* Brief
Set down exactly the lines below between the line holding "RADIO1 pin CE: D0 -> D2" and the line holding "RADIO1 pin SCK: D2 -> D1", inclusive; no other line belongs in the answer.

* Data
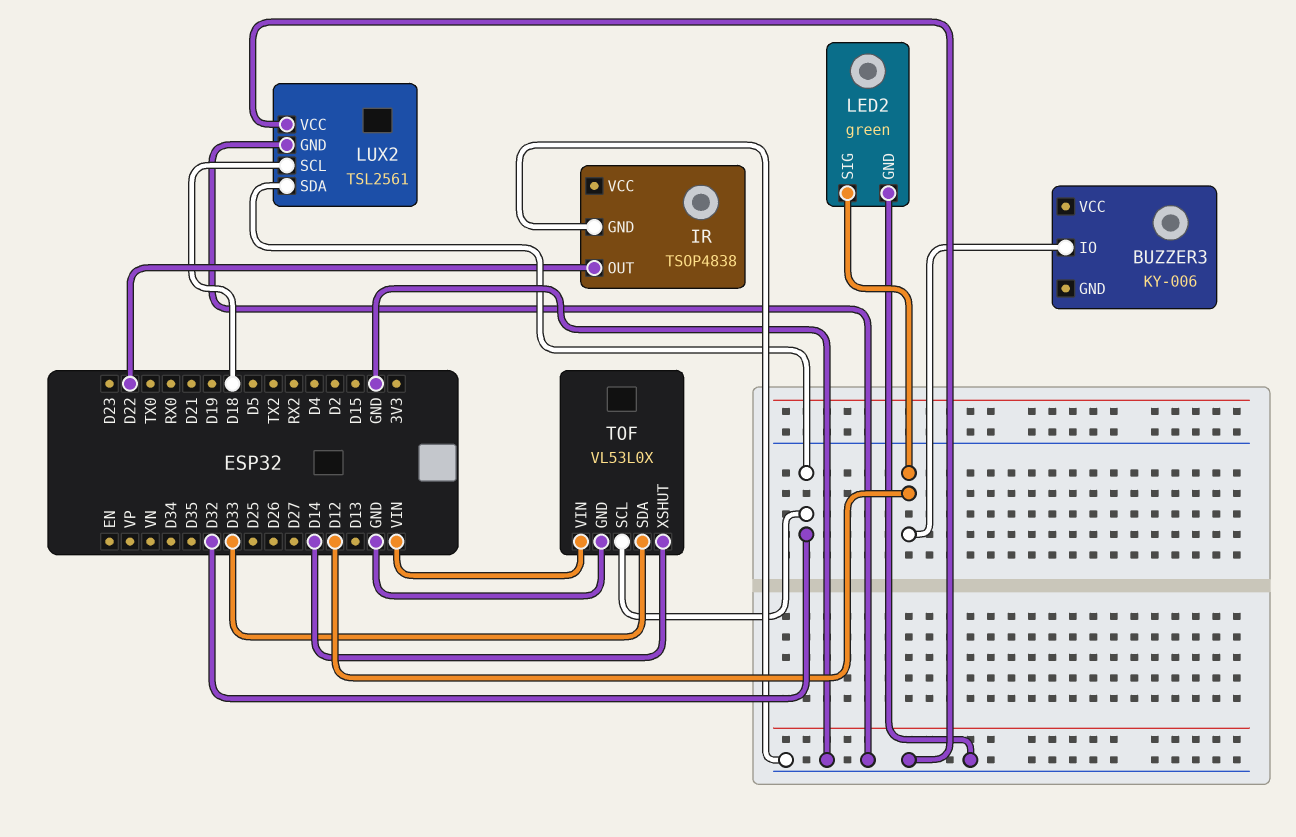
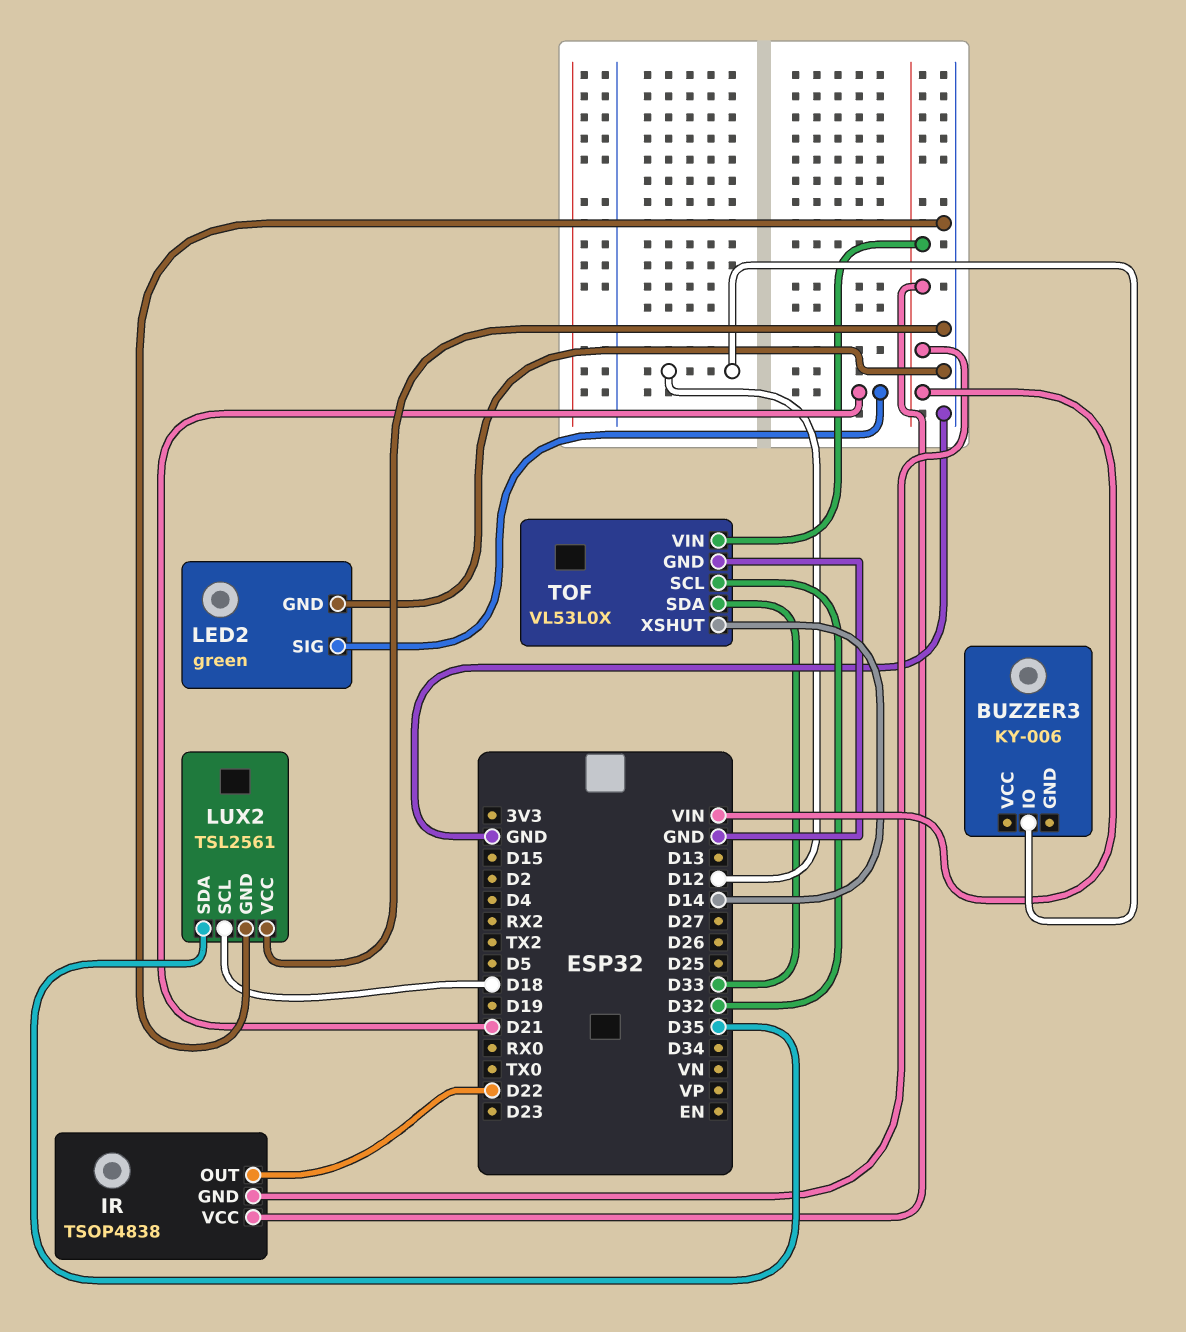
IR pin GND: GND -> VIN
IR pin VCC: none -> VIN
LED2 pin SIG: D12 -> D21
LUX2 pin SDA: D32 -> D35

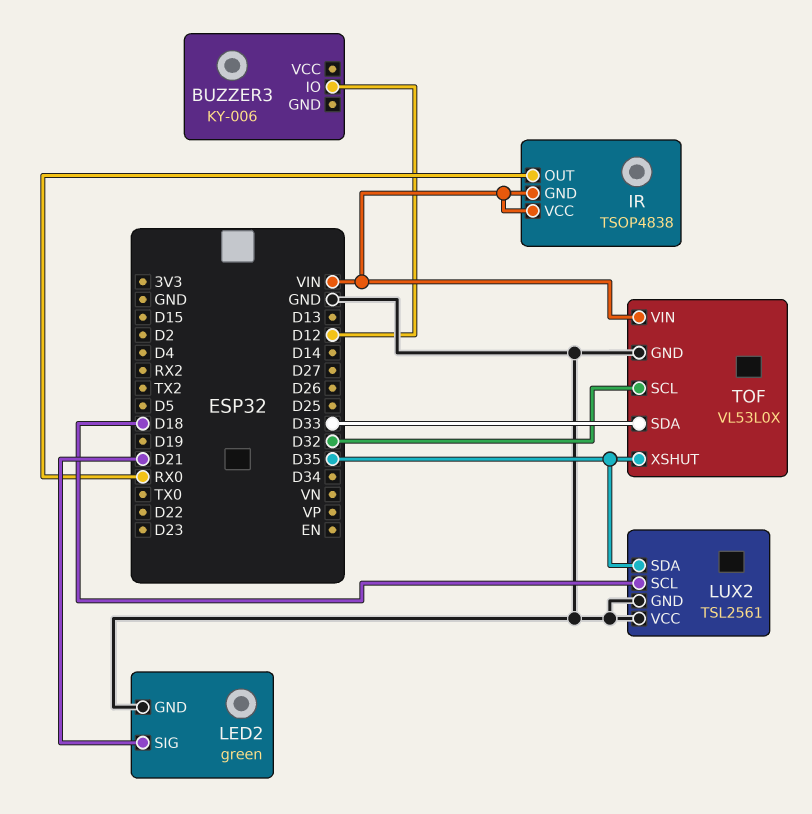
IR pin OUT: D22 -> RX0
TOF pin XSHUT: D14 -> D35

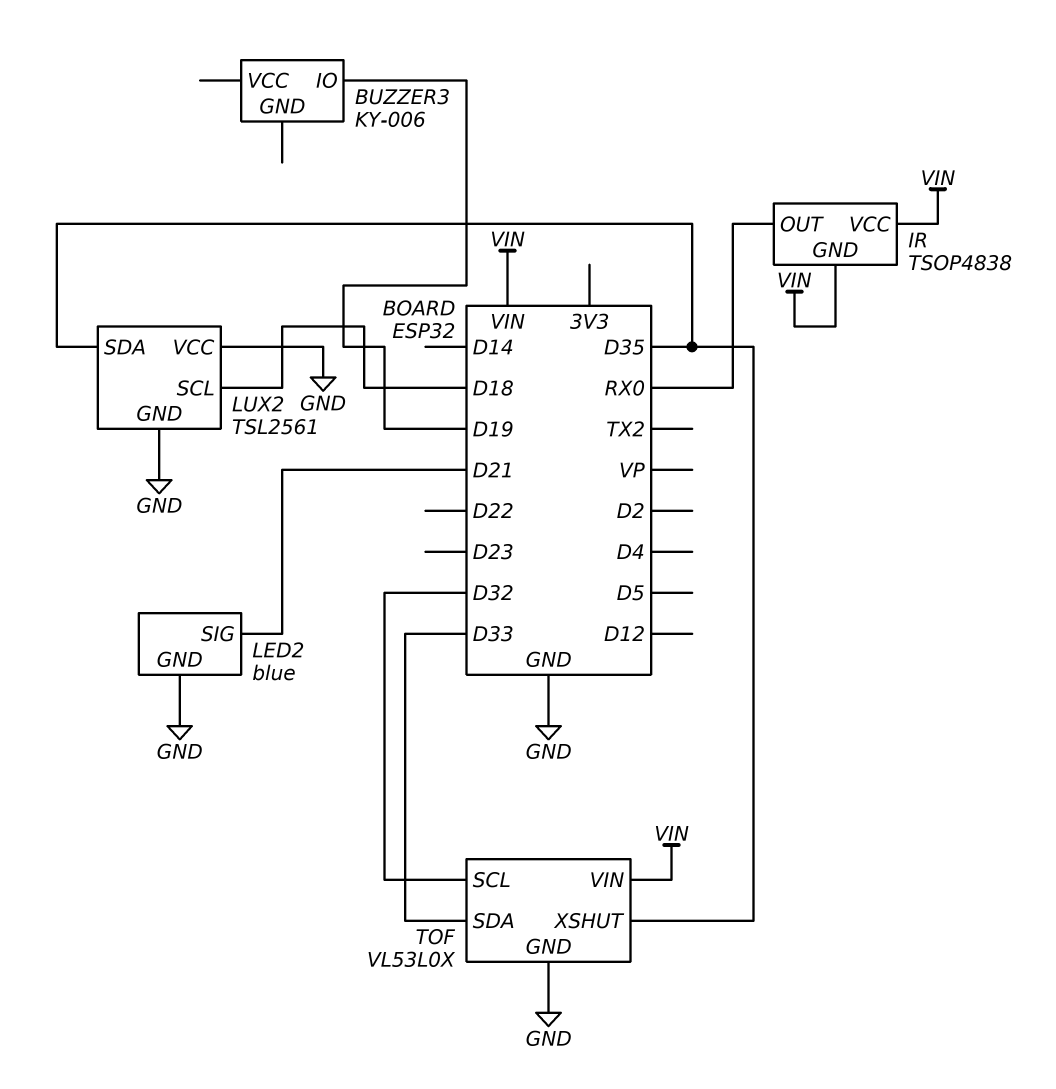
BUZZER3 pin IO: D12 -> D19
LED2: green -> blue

---

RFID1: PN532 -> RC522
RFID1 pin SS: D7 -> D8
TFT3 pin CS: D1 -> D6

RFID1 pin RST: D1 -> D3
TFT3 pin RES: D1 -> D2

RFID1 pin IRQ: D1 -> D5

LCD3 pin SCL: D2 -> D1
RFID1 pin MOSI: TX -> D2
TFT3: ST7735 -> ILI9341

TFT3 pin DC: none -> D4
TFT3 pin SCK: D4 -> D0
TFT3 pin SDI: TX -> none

---

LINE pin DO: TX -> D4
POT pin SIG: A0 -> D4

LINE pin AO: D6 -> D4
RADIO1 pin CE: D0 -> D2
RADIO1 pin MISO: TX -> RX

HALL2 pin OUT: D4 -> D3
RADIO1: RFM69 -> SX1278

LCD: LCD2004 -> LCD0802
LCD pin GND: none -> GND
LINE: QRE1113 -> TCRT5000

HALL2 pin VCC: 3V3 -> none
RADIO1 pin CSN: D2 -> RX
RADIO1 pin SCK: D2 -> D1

* Answer for this exercise
RADIO1 pin CE: D0 -> D2
RADIO1 pin MISO: TX -> RX

HALL2 pin OUT: D4 -> D3
RADIO1: RFM69 -> SX1278

LCD: LCD2004 -> LCD0802
LCD pin GND: none -> GND
LINE: QRE1113 -> TCRT5000

HALL2 pin VCC: 3V3 -> none
RADIO1 pin CSN: D2 -> RX
RADIO1 pin SCK: D2 -> D1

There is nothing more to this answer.